Copy the data verbatim, starting at the line containing "Question: Is green" and ending after the line containing "This screenshot has height=540, width=960. Identify".

┌─ Supplied data

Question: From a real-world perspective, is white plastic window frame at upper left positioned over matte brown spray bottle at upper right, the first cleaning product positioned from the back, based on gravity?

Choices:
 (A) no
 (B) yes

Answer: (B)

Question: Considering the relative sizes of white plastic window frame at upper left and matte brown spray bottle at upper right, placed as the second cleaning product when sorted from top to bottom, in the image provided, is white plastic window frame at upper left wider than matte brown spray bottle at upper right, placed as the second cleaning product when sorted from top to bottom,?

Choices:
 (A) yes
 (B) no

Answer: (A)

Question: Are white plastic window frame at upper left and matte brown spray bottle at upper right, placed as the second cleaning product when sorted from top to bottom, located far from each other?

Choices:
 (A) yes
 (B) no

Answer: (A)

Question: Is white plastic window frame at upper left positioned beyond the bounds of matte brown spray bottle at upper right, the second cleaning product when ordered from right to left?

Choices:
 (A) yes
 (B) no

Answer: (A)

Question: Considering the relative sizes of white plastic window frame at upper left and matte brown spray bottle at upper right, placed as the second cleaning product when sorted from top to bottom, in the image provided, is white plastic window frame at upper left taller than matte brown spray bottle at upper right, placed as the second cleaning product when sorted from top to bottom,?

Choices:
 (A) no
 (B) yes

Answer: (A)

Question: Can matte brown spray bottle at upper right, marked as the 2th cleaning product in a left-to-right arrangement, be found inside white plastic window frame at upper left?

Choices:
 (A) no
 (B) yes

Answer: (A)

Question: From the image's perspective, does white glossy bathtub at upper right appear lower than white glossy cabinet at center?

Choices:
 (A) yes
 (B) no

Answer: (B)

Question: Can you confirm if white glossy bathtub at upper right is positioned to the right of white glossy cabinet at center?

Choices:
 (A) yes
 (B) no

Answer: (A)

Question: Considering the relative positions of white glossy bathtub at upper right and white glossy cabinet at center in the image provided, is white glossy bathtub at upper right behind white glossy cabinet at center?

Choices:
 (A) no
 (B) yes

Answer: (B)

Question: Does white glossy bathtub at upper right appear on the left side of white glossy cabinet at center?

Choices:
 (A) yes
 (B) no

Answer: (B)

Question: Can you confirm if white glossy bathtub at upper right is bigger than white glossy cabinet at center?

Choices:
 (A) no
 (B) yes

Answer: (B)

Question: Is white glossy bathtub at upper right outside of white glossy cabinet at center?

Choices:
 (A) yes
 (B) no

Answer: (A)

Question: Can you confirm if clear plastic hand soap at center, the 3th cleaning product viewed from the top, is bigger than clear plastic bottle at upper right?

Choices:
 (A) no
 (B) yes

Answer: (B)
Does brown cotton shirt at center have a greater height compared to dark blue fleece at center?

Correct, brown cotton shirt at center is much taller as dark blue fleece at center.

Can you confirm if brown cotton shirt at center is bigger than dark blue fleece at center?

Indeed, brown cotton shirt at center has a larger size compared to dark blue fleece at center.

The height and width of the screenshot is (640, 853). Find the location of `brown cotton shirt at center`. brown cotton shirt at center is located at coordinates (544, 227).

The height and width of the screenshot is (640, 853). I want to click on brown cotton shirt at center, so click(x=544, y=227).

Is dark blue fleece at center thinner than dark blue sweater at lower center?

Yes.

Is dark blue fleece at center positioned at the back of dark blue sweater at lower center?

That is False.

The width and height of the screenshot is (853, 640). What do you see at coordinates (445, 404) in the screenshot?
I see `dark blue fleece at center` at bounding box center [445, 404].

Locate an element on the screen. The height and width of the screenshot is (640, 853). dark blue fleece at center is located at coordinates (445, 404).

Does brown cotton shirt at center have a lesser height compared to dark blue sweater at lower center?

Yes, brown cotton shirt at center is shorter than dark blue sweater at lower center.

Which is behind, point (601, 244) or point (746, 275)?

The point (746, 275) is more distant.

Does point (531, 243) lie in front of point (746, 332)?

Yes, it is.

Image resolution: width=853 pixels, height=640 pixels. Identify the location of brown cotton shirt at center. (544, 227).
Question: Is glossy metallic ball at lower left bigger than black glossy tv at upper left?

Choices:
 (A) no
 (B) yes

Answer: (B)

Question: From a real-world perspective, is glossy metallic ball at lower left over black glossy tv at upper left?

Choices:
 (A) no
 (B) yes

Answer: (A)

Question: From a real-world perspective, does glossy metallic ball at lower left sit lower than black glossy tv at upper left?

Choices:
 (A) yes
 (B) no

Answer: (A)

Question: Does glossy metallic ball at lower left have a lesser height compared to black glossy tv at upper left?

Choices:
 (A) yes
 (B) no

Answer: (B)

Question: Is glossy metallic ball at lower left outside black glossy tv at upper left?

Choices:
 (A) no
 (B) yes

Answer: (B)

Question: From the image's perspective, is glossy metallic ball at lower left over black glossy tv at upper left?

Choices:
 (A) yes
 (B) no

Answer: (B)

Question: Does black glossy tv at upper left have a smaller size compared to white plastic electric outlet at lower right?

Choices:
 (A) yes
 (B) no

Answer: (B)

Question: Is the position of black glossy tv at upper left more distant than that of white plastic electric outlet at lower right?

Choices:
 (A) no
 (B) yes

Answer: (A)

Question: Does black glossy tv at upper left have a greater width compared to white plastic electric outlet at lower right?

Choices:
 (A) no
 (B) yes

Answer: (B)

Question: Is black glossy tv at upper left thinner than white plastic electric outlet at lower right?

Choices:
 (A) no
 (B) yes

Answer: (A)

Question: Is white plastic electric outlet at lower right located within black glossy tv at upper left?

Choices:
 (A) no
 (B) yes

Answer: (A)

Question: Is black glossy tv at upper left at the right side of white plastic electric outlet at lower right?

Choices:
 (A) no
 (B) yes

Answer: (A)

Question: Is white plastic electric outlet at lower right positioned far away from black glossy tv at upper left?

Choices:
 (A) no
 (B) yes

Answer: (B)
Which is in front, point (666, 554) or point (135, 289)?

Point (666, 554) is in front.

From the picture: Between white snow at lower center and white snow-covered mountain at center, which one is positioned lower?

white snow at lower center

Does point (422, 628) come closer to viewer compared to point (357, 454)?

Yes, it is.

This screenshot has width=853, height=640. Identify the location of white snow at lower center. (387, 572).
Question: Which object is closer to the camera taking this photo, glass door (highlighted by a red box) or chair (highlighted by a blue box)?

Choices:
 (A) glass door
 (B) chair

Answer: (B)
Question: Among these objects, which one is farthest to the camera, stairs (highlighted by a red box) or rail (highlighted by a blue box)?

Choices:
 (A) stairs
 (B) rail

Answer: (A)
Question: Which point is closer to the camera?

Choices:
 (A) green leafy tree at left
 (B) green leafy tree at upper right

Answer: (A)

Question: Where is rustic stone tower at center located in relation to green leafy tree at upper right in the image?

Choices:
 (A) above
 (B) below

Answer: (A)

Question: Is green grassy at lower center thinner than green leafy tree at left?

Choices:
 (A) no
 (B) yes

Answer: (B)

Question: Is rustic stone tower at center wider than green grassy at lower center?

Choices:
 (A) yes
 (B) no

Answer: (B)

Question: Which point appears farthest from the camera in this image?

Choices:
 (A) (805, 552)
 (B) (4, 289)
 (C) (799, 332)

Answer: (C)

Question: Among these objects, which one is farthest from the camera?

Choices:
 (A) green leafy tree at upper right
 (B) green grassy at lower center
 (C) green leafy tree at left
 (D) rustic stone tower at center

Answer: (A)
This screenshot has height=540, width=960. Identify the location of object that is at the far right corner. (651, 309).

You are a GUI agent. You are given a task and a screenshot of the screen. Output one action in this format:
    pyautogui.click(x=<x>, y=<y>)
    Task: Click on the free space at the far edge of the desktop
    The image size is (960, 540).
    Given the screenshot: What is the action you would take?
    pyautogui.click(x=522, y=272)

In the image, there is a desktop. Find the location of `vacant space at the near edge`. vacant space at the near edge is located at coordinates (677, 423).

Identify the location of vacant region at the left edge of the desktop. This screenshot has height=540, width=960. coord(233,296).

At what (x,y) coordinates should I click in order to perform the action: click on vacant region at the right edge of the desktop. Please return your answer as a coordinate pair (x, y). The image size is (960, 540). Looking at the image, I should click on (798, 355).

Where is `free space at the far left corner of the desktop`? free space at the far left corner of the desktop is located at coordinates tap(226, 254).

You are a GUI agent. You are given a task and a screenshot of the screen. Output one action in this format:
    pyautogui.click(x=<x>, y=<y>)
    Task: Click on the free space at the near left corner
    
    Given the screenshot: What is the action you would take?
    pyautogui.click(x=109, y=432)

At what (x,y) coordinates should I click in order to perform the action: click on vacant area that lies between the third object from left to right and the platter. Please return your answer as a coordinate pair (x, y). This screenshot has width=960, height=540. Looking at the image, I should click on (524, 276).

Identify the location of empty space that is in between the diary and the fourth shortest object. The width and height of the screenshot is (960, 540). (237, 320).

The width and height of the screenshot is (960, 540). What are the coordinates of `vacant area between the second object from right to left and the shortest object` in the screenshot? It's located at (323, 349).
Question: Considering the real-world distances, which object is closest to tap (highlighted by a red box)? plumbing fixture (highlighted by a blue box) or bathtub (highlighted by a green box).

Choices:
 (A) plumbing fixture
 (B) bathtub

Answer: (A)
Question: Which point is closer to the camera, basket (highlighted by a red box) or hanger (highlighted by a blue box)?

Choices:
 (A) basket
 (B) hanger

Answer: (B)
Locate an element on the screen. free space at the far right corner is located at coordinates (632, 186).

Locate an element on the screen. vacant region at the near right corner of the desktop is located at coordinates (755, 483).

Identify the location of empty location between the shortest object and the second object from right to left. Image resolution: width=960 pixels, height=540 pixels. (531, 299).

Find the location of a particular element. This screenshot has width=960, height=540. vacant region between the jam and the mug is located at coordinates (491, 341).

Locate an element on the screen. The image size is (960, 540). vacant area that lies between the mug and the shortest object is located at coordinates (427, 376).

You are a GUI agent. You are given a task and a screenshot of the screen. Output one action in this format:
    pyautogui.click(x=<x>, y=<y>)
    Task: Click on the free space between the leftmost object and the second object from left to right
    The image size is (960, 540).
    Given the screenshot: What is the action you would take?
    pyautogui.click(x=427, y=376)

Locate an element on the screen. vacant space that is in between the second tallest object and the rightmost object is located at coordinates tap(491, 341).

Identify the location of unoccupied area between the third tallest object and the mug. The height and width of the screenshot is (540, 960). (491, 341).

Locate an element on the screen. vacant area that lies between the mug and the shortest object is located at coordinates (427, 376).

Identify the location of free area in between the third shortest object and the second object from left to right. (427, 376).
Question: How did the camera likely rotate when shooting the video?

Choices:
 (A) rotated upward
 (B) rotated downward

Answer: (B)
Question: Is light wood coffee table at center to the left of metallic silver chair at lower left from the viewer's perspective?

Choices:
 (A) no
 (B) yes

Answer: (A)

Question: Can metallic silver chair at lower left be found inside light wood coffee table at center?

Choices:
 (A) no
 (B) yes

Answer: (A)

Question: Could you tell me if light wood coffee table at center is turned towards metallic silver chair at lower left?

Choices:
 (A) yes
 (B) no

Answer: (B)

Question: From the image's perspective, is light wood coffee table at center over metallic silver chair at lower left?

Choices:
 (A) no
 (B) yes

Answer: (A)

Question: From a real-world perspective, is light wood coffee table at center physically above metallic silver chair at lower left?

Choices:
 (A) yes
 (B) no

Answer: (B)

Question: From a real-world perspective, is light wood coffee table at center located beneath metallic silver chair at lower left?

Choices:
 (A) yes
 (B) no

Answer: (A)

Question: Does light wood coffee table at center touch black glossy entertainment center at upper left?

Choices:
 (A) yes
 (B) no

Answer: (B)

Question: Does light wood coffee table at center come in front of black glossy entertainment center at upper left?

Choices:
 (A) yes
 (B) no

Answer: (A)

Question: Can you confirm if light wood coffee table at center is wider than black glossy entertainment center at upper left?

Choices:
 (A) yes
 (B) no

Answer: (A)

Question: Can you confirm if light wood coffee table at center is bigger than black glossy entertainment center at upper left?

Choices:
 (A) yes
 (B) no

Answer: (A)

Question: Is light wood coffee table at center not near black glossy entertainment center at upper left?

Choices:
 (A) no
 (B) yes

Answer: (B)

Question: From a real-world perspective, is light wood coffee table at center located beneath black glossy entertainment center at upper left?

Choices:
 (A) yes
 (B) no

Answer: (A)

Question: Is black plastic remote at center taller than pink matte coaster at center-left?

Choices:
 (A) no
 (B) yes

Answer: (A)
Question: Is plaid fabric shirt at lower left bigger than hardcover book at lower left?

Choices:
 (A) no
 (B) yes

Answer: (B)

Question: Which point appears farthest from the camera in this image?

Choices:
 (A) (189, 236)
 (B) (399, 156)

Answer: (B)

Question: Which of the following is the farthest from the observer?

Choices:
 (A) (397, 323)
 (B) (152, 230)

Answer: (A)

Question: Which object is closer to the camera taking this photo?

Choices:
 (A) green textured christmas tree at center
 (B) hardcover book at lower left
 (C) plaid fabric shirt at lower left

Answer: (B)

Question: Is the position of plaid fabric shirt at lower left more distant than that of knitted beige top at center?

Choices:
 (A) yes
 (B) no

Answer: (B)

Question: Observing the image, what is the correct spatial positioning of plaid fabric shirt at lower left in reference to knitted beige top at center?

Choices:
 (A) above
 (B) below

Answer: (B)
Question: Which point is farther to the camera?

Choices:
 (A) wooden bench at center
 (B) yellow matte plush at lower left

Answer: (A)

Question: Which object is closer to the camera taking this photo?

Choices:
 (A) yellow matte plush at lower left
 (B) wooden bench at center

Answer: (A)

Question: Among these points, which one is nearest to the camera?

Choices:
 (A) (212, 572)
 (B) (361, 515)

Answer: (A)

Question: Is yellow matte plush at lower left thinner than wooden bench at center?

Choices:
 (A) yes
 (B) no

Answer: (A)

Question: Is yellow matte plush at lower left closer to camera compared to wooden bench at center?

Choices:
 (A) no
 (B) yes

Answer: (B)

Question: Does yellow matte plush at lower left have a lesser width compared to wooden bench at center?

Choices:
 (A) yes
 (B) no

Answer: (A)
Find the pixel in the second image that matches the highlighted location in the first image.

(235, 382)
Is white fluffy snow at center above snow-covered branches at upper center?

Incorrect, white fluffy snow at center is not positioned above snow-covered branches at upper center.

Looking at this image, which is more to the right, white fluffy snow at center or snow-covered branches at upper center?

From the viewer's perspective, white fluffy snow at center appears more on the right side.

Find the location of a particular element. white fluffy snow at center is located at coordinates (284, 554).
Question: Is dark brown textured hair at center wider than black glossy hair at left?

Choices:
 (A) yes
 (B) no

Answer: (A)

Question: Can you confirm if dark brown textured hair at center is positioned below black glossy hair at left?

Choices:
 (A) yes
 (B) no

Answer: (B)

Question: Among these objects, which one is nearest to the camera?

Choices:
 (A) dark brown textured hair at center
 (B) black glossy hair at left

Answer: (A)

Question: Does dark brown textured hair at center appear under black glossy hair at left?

└─

Answer section:
Question: Is green grassy at lower center thinner than green leafy tree at left?

Choices:
 (A) no
 (B) yes

Answer: (B)

Question: Is rustic stone tower at center wider than green grassy at lower center?

Choices:
 (A) yes
 (B) no

Answer: (B)

Question: Which point appears farthest from the camera in this image?

Choices:
 (A) (805, 552)
 (B) (4, 289)
 (C) (799, 332)

Answer: (C)

Question: Among these objects, which one is farthest from the camera?

Choices:
 (A) green leafy tree at upper right
 (B) green grassy at lower center
 (C) green leafy tree at left
 (D) rustic stone tower at center

Answer: (A)
This screenshot has height=540, width=960. Identify the location of object that is at the far right corner. (651, 309).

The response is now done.